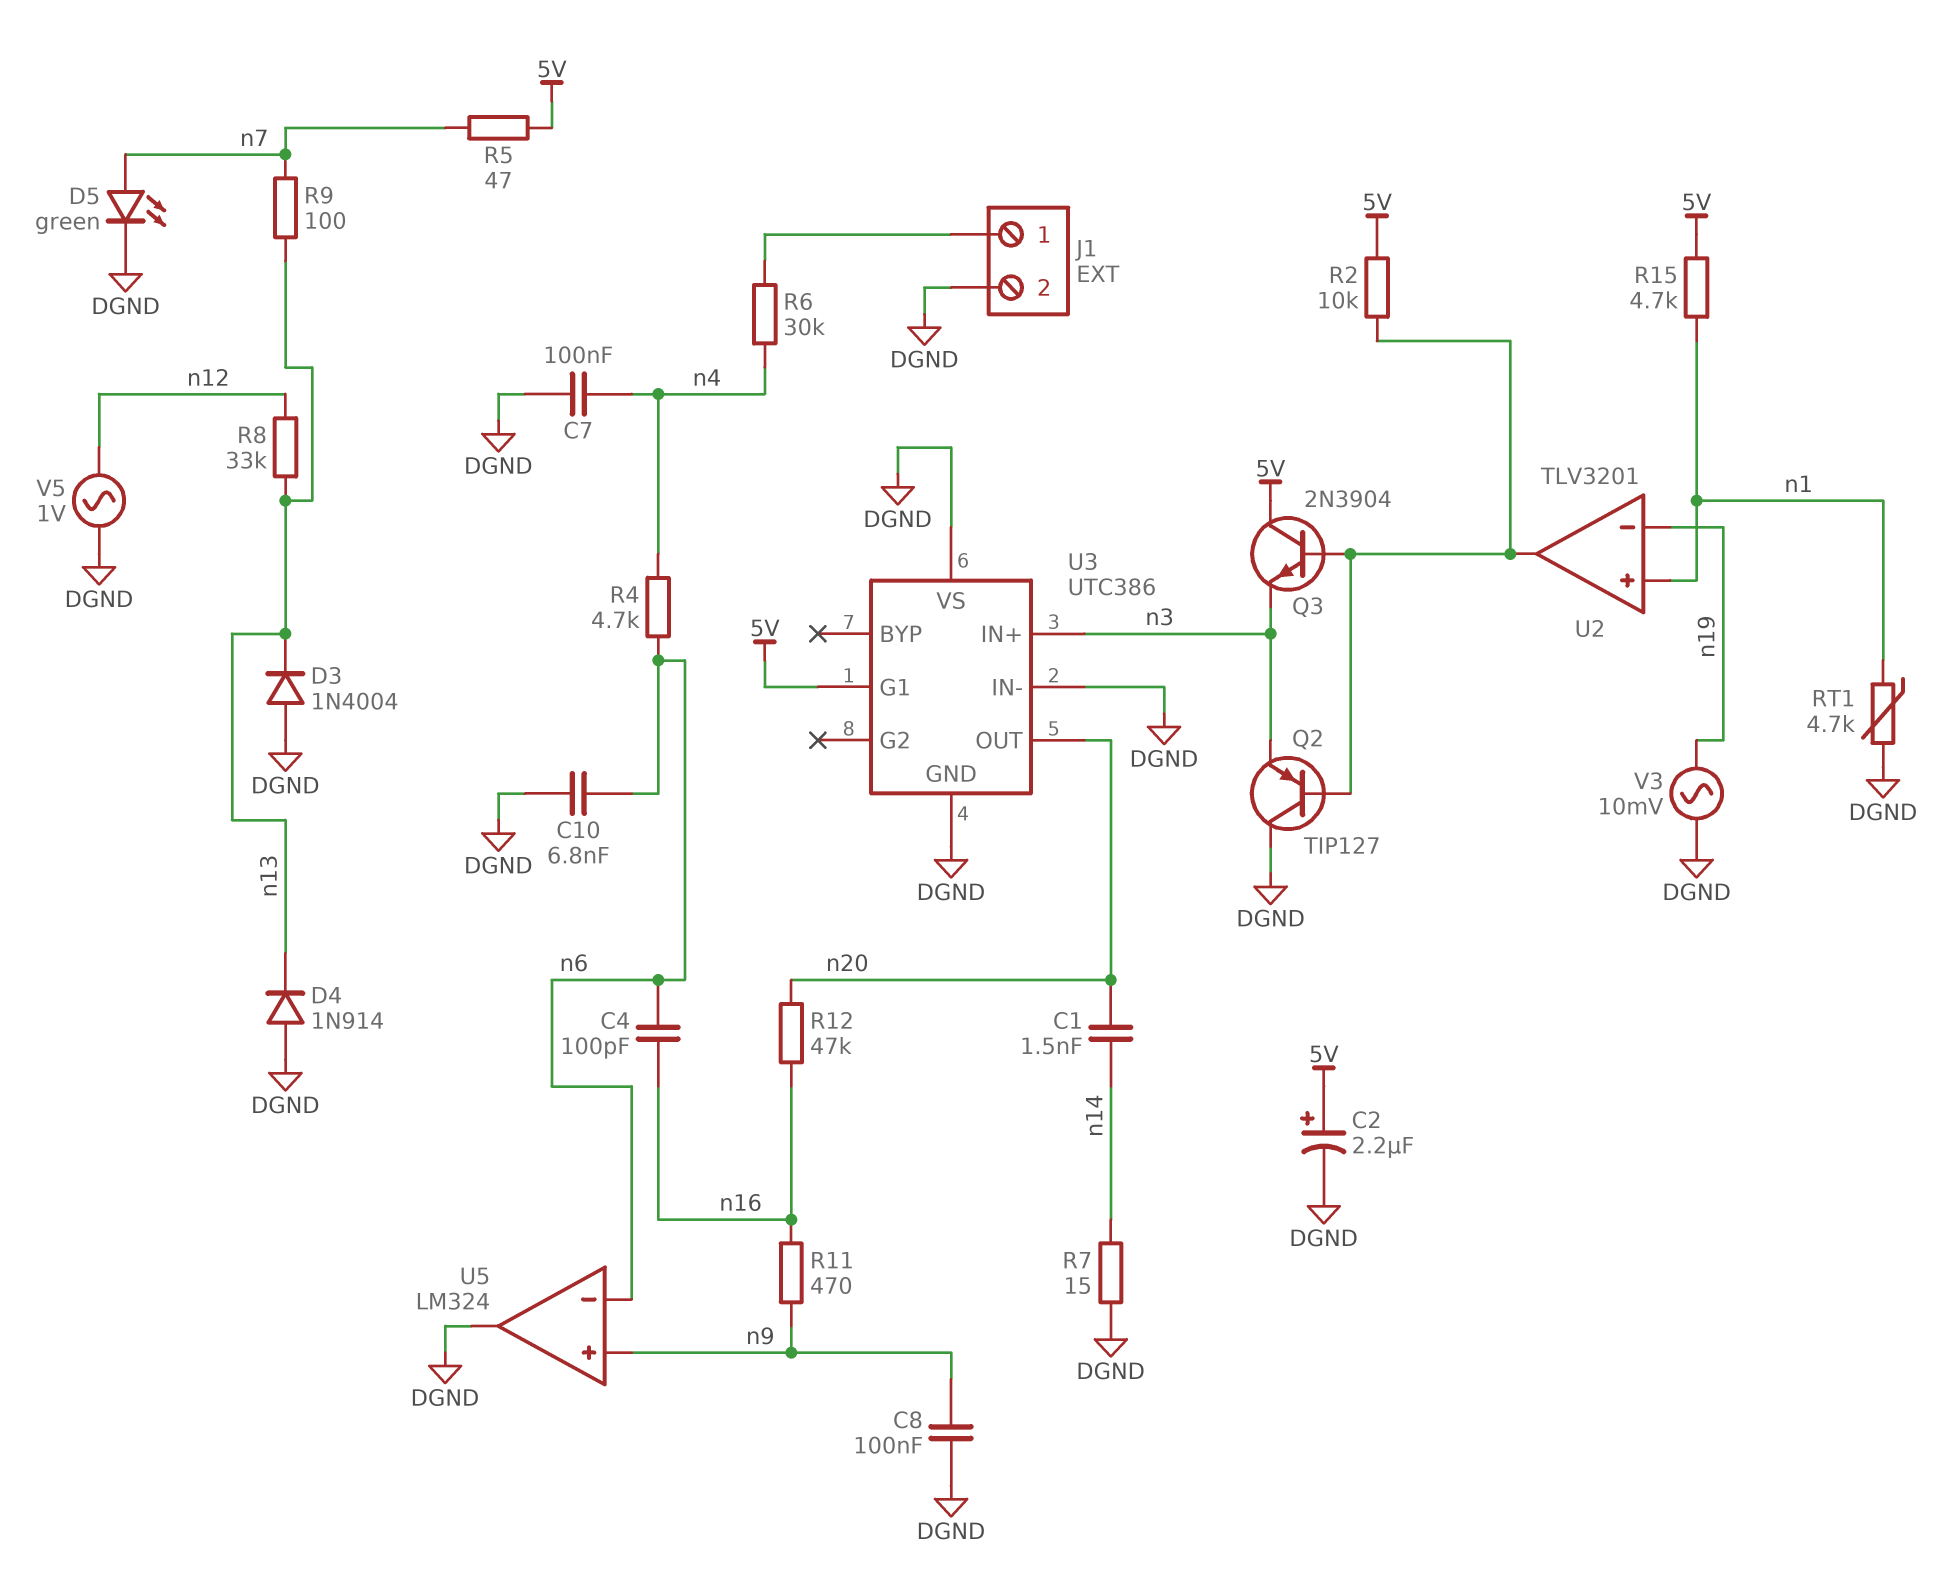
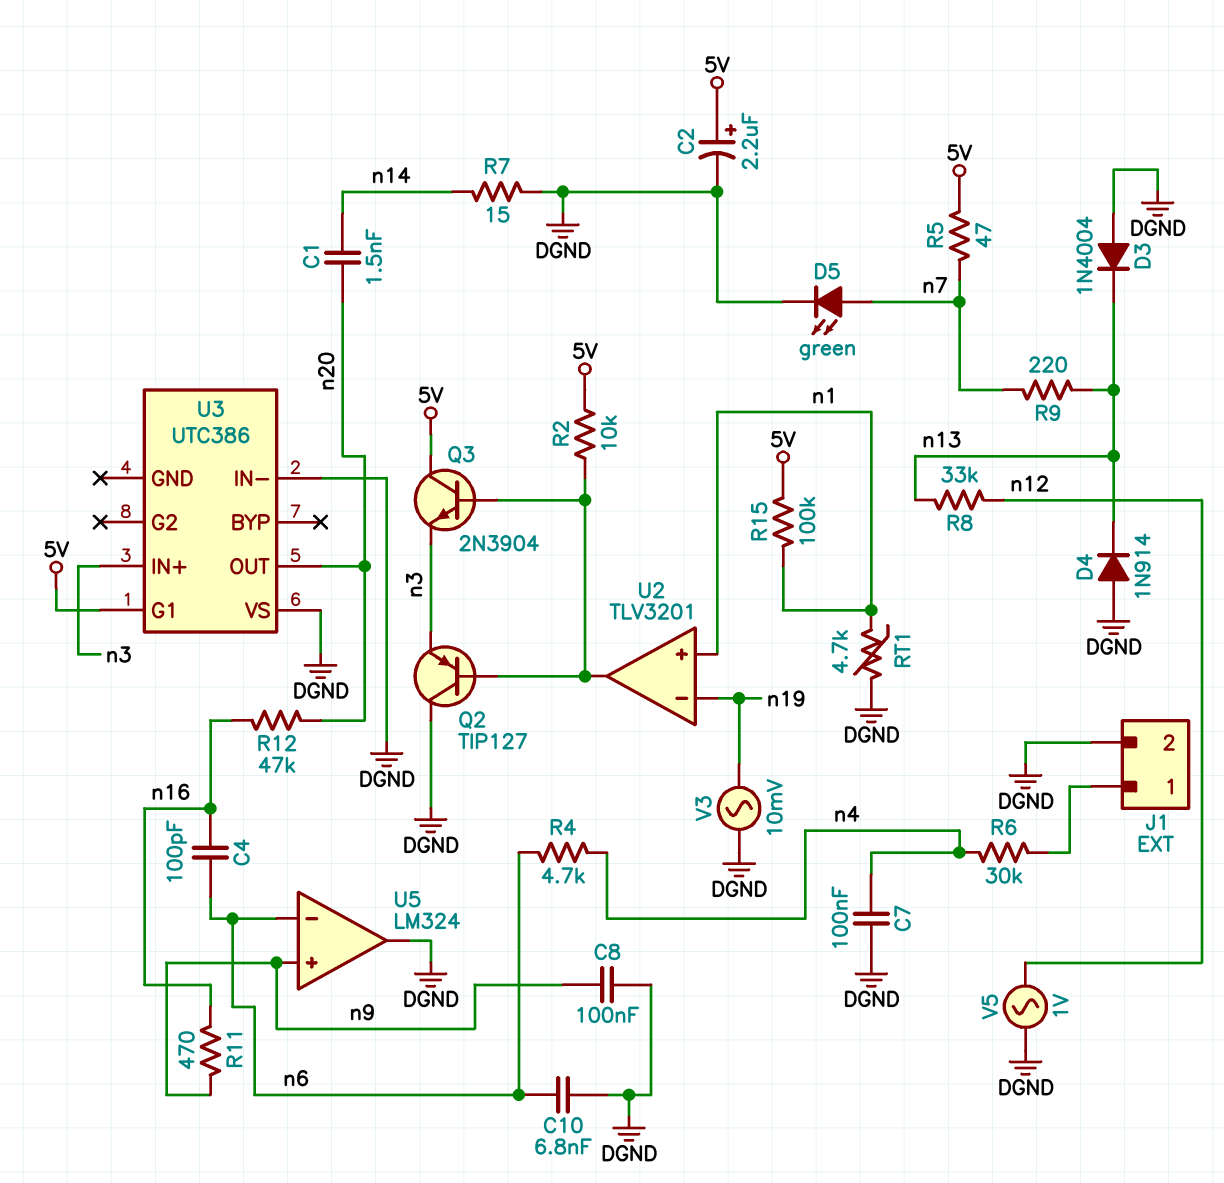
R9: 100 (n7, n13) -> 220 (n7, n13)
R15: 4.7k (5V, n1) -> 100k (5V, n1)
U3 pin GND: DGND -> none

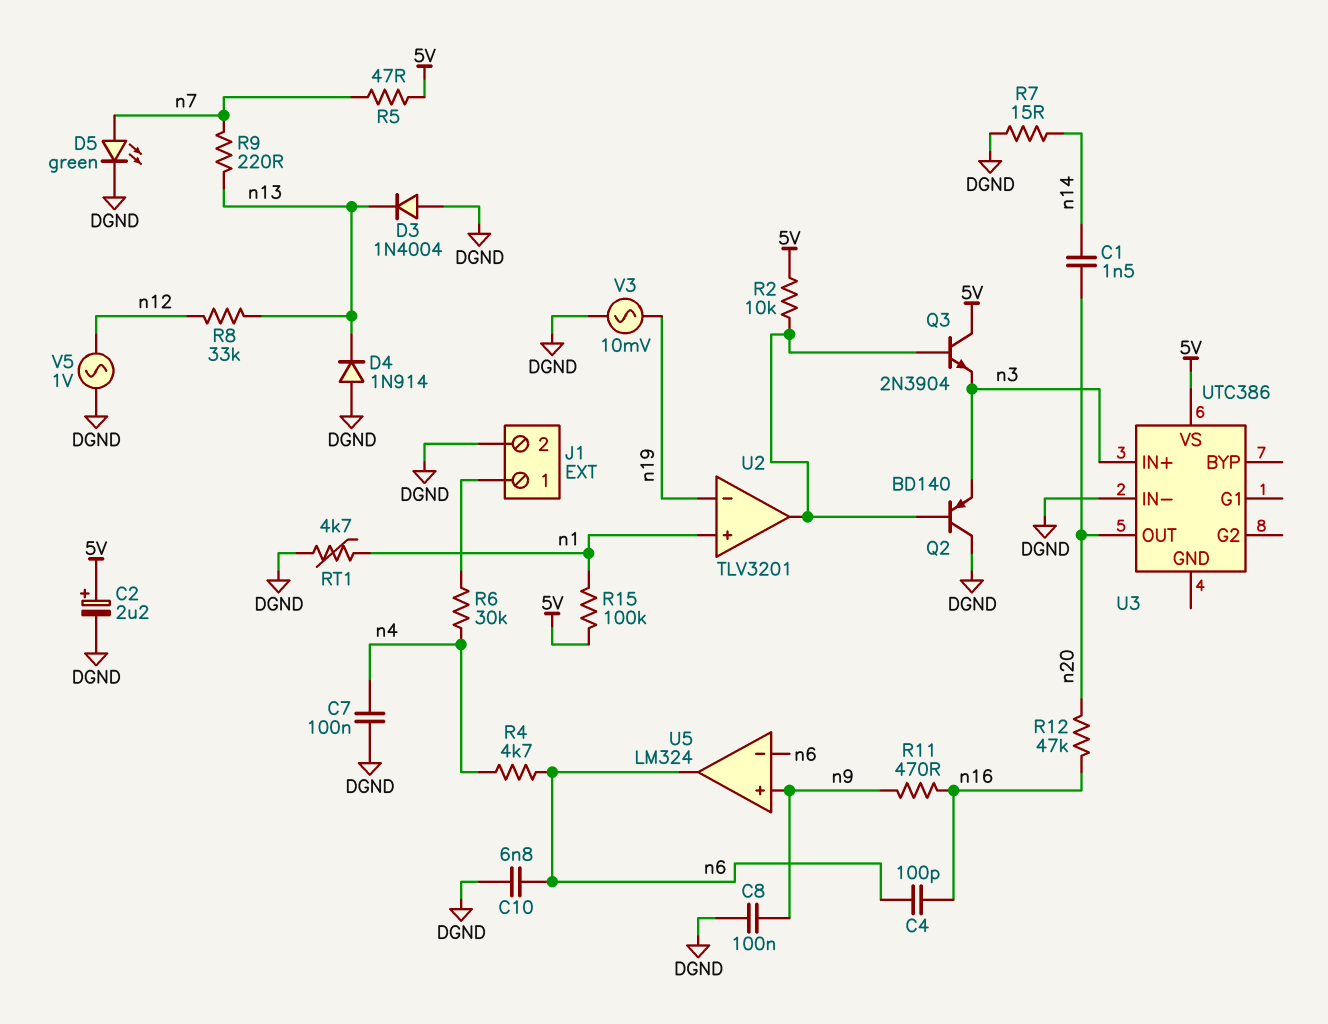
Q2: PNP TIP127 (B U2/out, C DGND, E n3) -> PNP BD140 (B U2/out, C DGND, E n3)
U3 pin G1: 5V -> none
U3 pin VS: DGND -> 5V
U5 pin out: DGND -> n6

# EXERCISE DETAILS:
Every record above must be repeated exactly, with the pictures dropped.

# RESPONSE AREA:
R9: 100 (n7, n13) -> 220 (n7, n13)
R15: 4.7k (5V, n1) -> 100k (5V, n1)
U3 pin GND: DGND -> none

Q2: PNP TIP127 (B U2/out, C DGND, E n3) -> PNP BD140 (B U2/out, C DGND, E n3)
U3 pin G1: 5V -> none
U3 pin VS: DGND -> 5V
U5 pin out: DGND -> n6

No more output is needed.